• [DATA LISTING]
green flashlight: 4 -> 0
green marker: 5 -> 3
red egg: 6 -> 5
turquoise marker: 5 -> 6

* * *

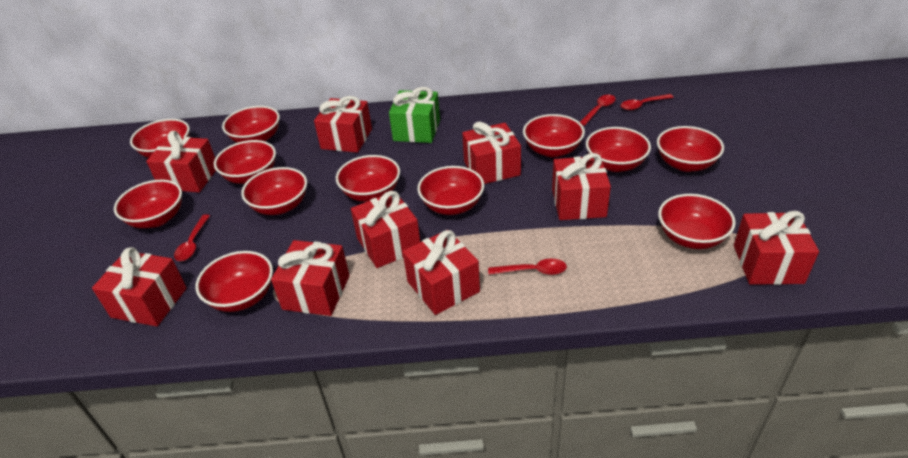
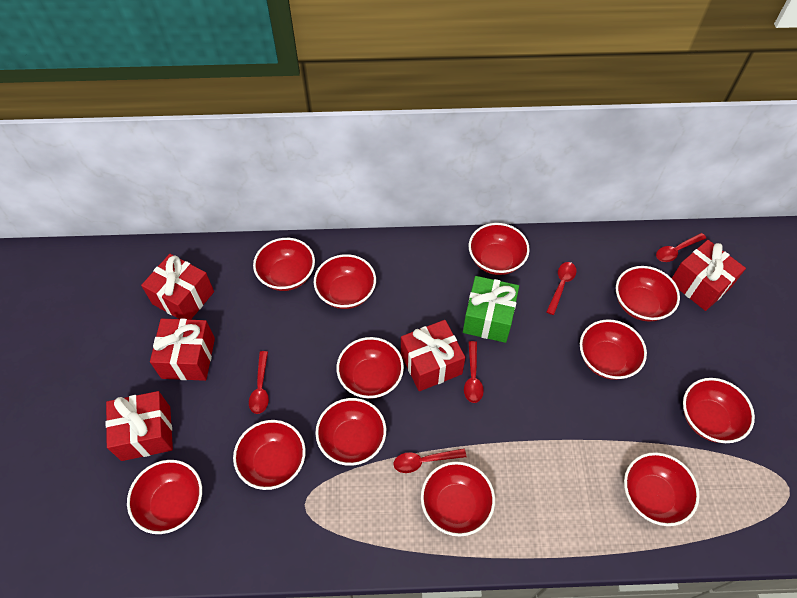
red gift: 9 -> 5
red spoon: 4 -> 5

--

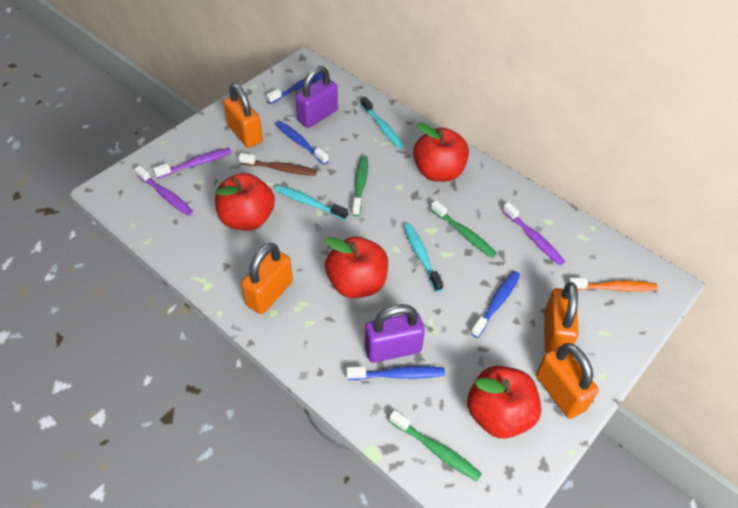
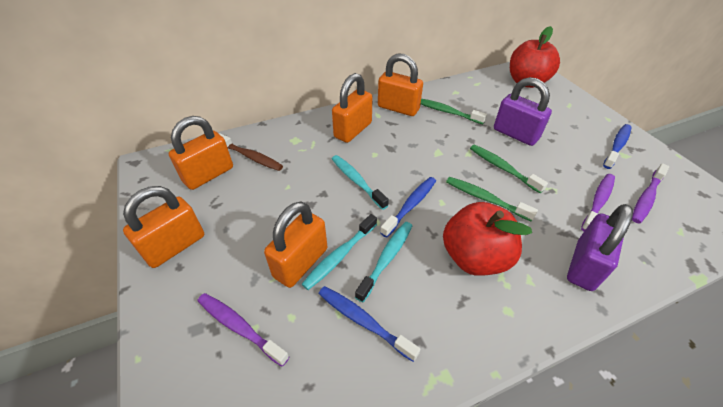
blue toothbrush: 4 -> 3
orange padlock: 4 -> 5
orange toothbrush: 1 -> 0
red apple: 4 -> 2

• [PROBLEM DETAILS]
Pick out every line above that holds the word "green" and copy it.

• [OUTPUT BELOW]
green flashlight: 4 -> 0
green marker: 5 -> 3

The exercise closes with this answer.